▶ [Problem to solve]: Each line in the entries below that holds the string "none" must be copied.
___ Data for this exercise ___
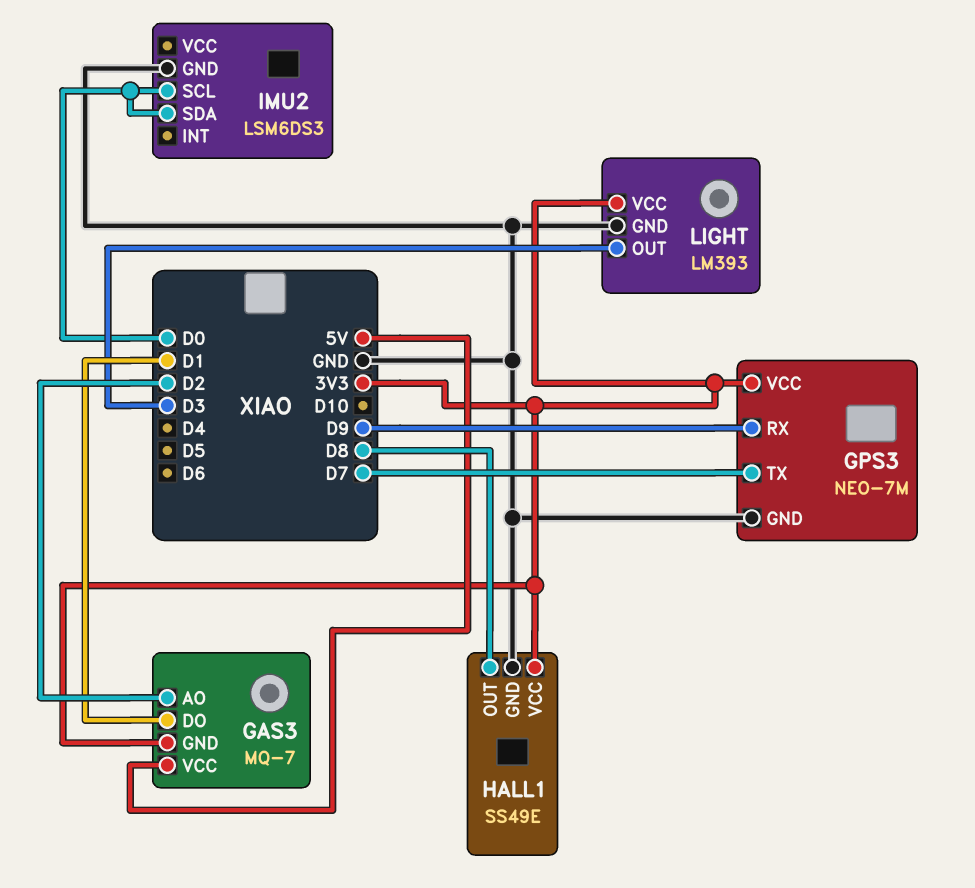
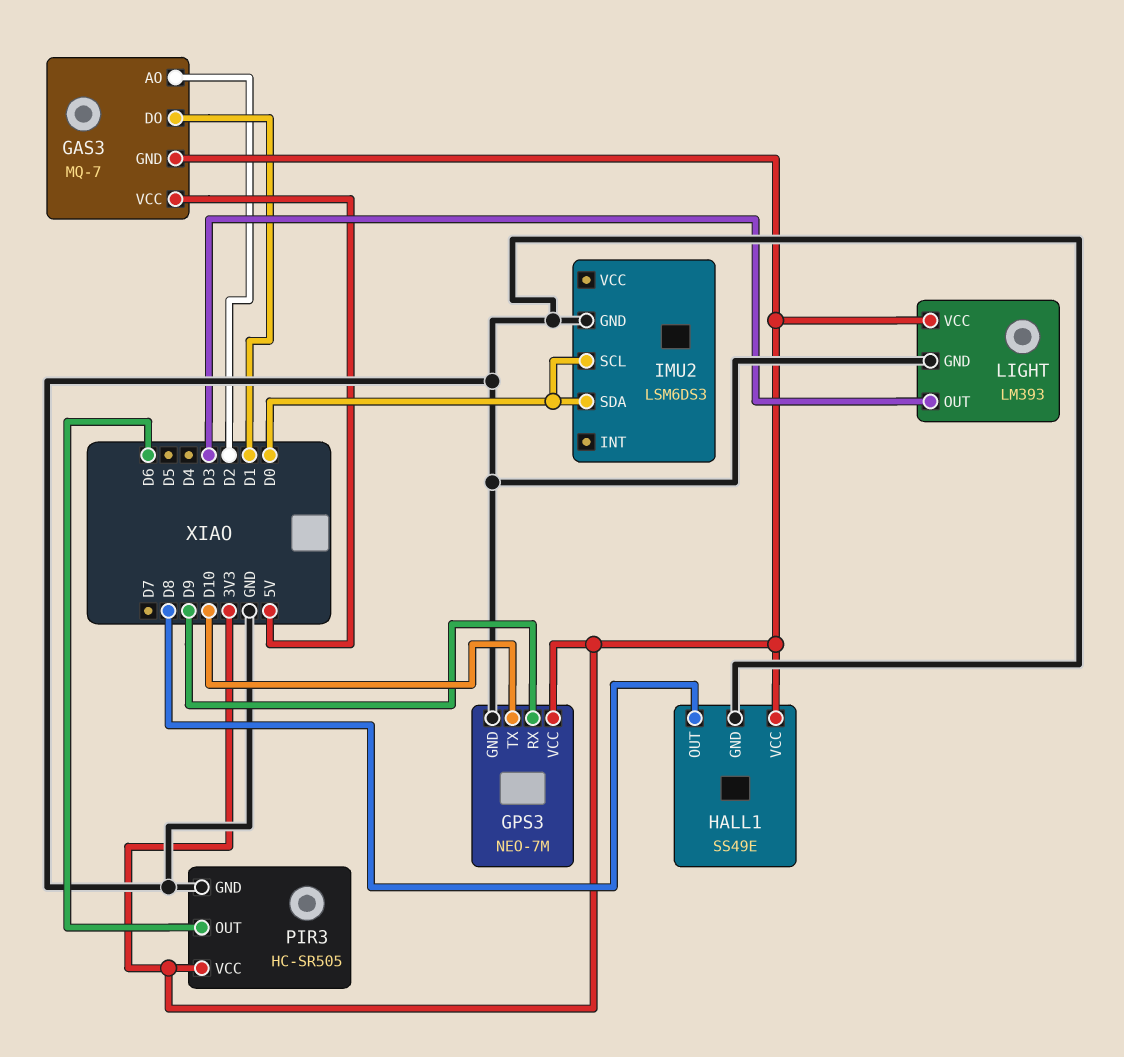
GPS3 pin TX: D7 -> D10
PIR3: none -> HC-SR505
PIR3 pin GND: none -> GND
PIR3 pin OUT: none -> D6
PIR3 pin VCC: none -> 3V3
___
▶ [Final answer]:
PIR3: none -> HC-SR505
PIR3 pin GND: none -> GND
PIR3 pin OUT: none -> D6
PIR3 pin VCC: none -> 3V3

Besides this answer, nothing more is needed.